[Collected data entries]
○ ○ ○ ○ ○
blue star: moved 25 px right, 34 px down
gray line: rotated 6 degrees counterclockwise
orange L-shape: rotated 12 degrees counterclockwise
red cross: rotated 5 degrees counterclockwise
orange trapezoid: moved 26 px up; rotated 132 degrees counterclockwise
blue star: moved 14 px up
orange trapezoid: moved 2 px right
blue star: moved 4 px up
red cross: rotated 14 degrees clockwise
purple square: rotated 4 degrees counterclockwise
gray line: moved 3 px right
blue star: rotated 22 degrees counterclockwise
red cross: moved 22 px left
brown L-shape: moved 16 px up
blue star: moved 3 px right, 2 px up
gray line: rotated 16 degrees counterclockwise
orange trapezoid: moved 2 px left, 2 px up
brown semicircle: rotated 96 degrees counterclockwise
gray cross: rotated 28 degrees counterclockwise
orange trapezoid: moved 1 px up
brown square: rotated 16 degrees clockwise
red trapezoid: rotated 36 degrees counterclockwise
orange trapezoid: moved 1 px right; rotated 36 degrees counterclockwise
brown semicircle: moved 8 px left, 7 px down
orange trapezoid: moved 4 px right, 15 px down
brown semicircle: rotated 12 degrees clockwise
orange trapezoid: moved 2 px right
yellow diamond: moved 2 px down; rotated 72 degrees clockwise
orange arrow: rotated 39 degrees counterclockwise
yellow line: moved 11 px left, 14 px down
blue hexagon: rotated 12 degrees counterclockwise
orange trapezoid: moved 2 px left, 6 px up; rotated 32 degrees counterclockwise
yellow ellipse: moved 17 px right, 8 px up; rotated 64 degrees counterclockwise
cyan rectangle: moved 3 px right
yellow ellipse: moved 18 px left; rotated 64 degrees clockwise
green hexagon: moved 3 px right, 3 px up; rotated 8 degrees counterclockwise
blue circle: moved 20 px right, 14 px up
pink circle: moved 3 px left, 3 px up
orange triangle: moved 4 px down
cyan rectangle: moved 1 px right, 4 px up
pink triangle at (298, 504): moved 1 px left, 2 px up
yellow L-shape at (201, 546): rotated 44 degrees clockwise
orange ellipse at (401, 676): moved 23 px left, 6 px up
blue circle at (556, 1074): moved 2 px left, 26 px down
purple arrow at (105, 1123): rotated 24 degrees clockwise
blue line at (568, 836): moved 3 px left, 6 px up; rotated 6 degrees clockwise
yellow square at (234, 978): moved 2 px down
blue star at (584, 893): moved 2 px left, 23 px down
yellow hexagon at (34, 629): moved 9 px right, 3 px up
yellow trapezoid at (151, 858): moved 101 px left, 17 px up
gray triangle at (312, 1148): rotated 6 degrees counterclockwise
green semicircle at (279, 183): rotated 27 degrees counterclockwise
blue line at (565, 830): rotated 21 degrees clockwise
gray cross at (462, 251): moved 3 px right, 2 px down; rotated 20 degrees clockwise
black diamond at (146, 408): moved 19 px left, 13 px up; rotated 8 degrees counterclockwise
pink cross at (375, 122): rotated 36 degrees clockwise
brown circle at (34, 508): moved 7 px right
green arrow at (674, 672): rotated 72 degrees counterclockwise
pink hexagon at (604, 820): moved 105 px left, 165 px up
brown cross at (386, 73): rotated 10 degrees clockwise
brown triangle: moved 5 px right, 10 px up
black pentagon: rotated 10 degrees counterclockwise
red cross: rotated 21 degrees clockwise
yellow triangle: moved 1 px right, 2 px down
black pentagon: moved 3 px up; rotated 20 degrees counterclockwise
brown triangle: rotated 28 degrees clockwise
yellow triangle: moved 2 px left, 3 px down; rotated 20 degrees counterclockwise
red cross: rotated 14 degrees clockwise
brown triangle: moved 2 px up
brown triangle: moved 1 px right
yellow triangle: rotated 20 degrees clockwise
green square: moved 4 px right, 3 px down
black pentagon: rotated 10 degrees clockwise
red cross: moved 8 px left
○ ○ ○ ○ ○
### Exercise requirements
Reproduce the data word for word, starting at its first line and stopping after the line that contains "brown semicircle: rotated 96".

### Exercise solution
blue star: moved 25 px right, 34 px down
gray line: rotated 6 degrees counterclockwise
orange L-shape: rotated 12 degrees counterclockwise
red cross: rotated 5 degrees counterclockwise
orange trapezoid: moved 26 px up; rotated 132 degrees counterclockwise
blue star: moved 14 px up
orange trapezoid: moved 2 px right
blue star: moved 4 px up
red cross: rotated 14 degrees clockwise
purple square: rotated 4 degrees counterclockwise
gray line: moved 3 px right
blue star: rotated 22 degrees counterclockwise
red cross: moved 22 px left
brown L-shape: moved 16 px up
blue star: moved 3 px right, 2 px up
gray line: rotated 16 degrees counterclockwise
orange trapezoid: moved 2 px left, 2 px up
brown semicircle: rotated 96 degrees counterclockwise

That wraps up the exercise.